━━━ Exercise input ━━━

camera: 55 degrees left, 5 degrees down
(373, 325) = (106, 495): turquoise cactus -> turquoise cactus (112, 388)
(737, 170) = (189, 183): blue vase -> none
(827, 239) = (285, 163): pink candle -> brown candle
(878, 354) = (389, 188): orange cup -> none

━━━
━━━ Exercise input ━━━

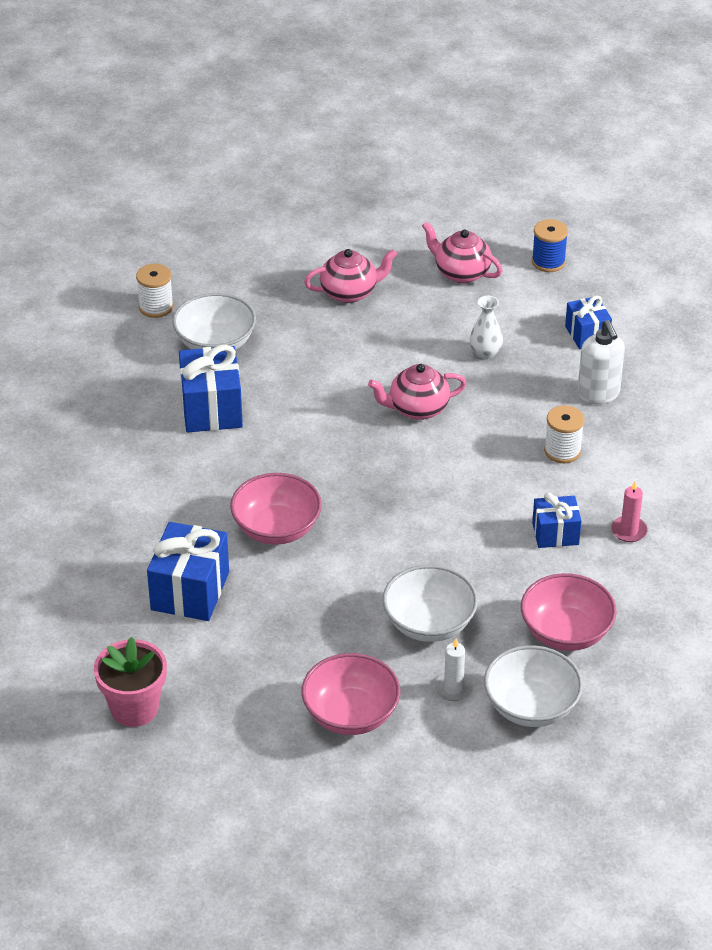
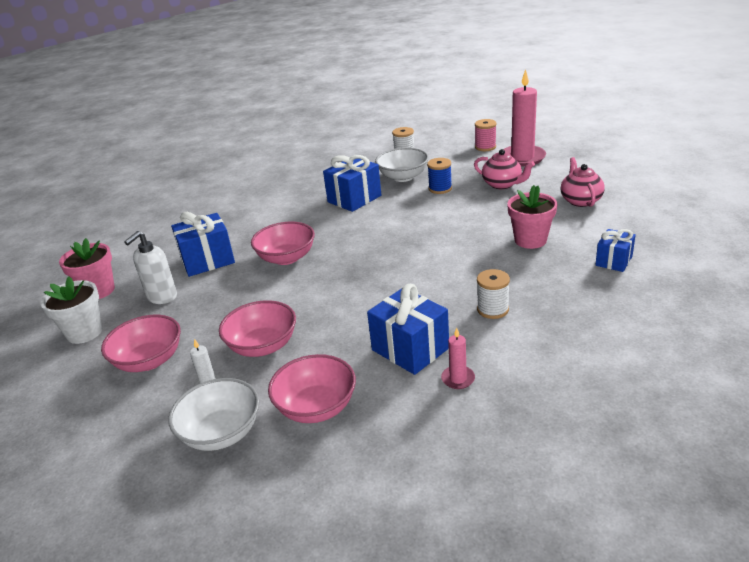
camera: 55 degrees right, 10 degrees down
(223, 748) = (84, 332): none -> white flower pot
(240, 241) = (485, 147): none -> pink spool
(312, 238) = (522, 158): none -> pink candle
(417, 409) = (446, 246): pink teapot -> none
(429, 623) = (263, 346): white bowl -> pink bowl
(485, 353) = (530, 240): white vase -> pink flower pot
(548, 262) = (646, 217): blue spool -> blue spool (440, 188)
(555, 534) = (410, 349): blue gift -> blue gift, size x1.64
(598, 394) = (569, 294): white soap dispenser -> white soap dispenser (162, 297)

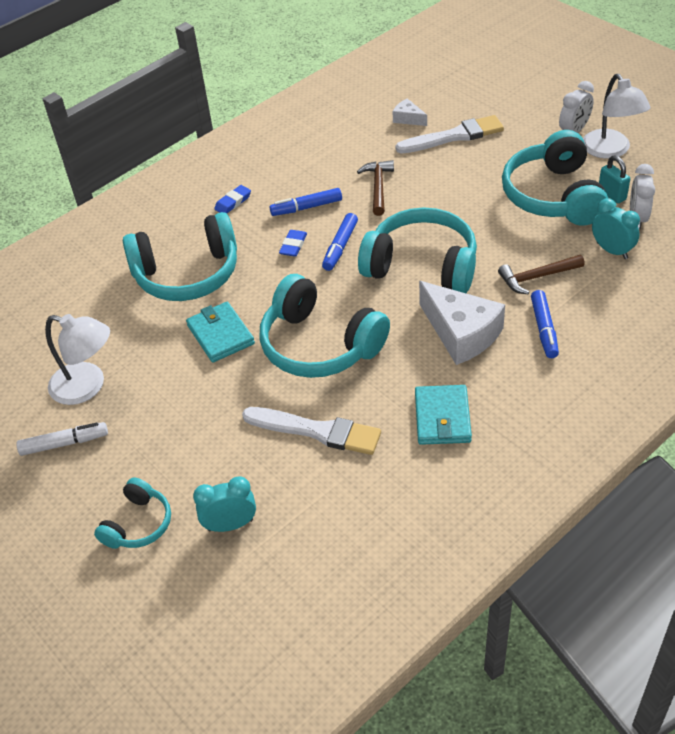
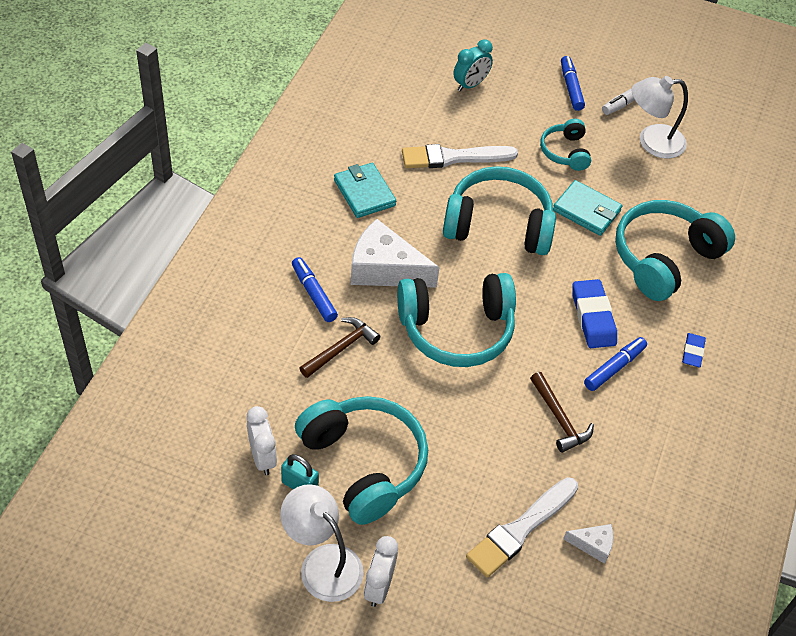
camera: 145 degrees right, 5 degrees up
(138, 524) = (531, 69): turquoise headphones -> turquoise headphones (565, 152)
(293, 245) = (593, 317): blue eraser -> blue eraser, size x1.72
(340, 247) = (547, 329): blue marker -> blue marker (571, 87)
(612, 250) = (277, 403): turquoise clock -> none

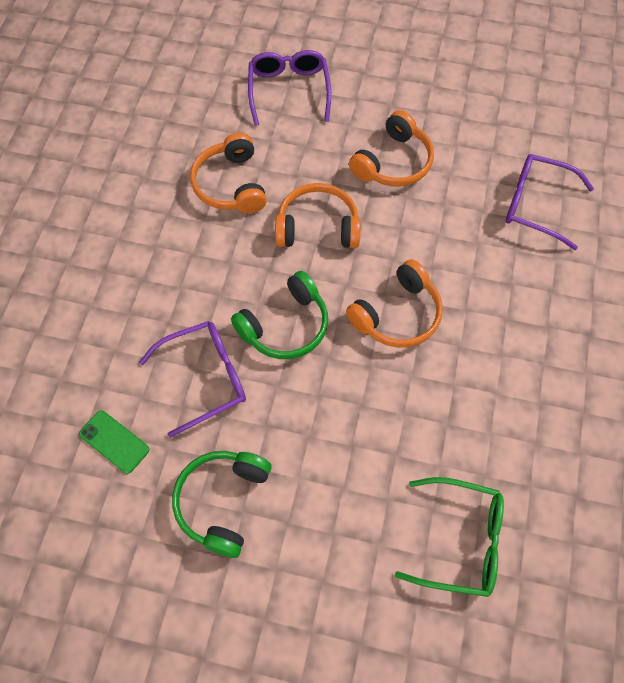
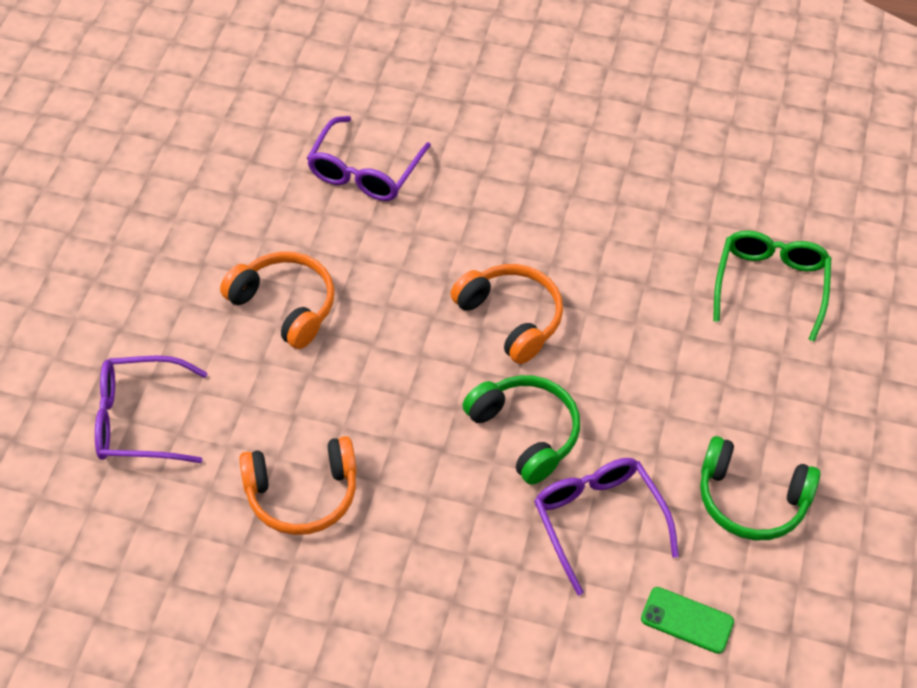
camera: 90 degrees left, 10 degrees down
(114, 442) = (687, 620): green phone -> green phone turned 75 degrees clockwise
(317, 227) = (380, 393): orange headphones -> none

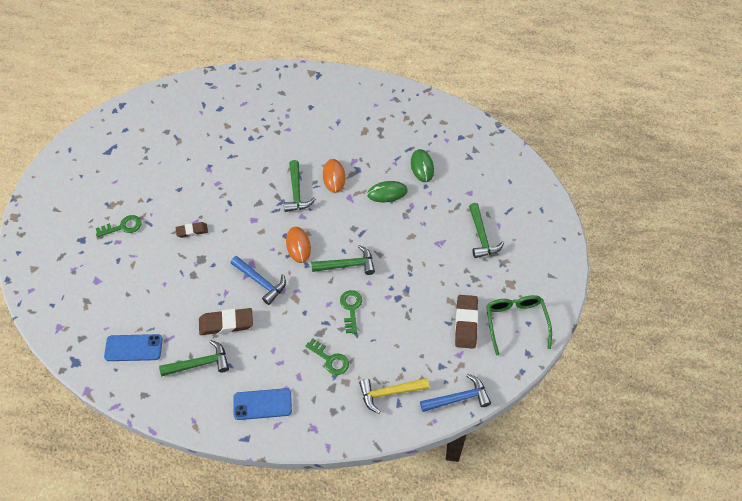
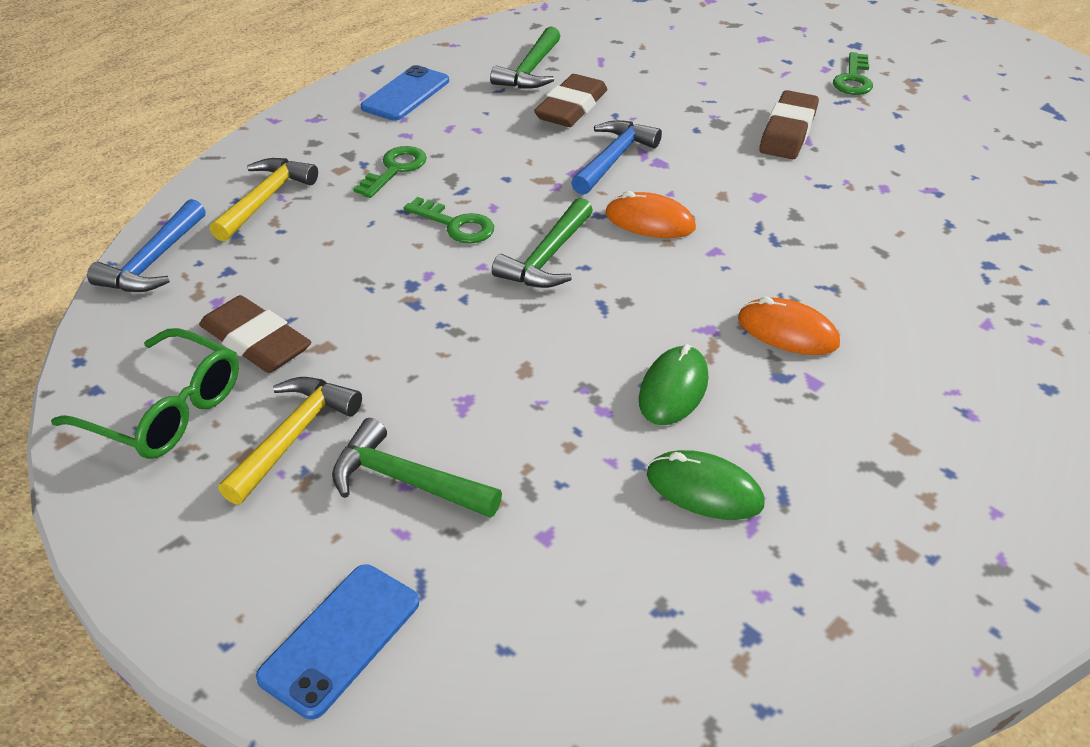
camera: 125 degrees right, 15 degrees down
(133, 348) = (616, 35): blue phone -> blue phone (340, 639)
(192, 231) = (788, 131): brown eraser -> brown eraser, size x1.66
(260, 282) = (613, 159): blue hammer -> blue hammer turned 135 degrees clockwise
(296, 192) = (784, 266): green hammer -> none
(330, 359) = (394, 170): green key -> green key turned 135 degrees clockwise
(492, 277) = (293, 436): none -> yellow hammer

━━━
━━━ Exercise input ━━━

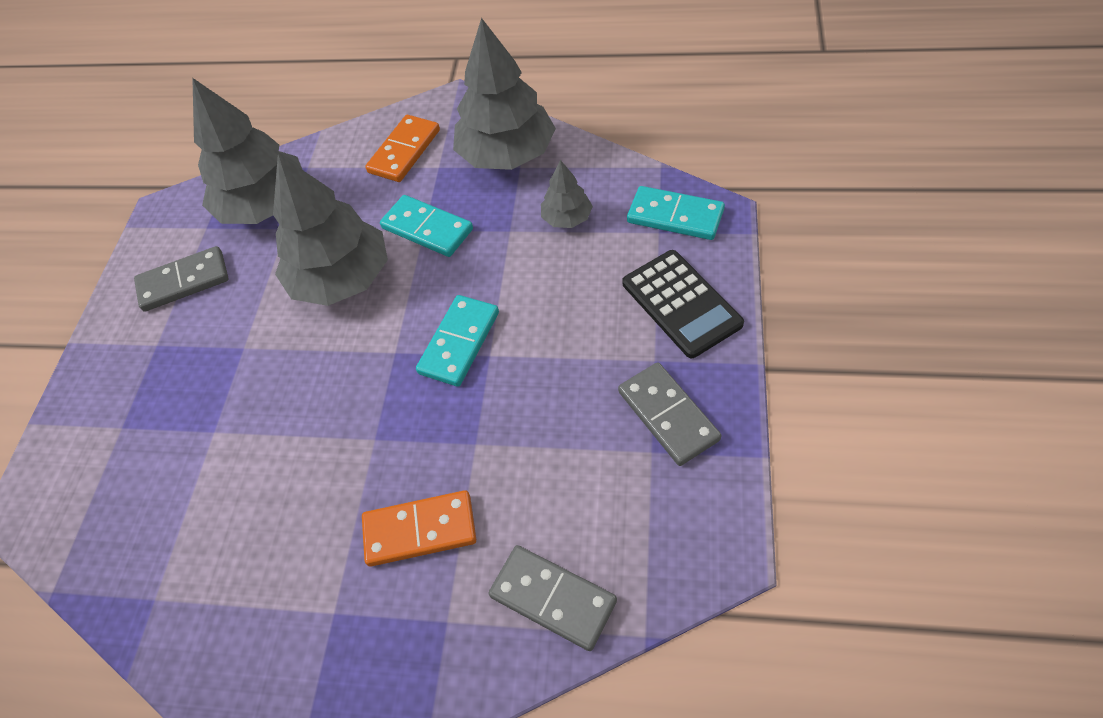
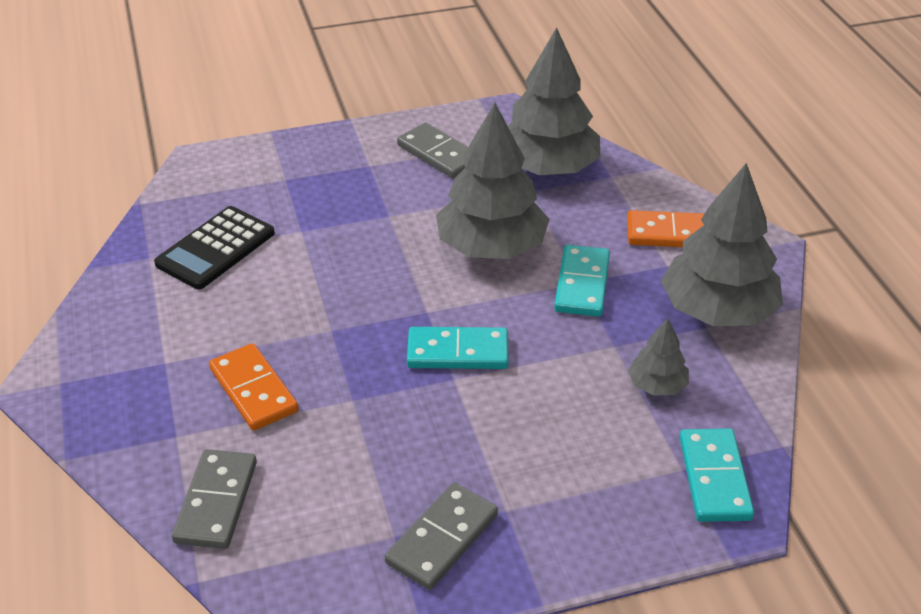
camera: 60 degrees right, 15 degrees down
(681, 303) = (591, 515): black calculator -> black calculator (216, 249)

━━━

■ **Work request**
When you reach the line with "(240, 241) = (485, 147): none -> pink spool" in the records above, start writing out each line exactly, and stop after the line with "camera: 145 degrees right, 5 degrees up". Pictures stay out.

■ **Finished task**
(240, 241) = (485, 147): none -> pink spool
(312, 238) = (522, 158): none -> pink candle
(417, 409) = (446, 246): pink teapot -> none
(429, 623) = (263, 346): white bowl -> pink bowl
(485, 353) = (530, 240): white vase -> pink flower pot
(548, 262) = (646, 217): blue spool -> blue spool (440, 188)
(555, 534) = (410, 349): blue gift -> blue gift, size x1.64
(598, 394) = (569, 294): white soap dispenser -> white soap dispenser (162, 297)

camera: 145 degrees right, 5 degrees up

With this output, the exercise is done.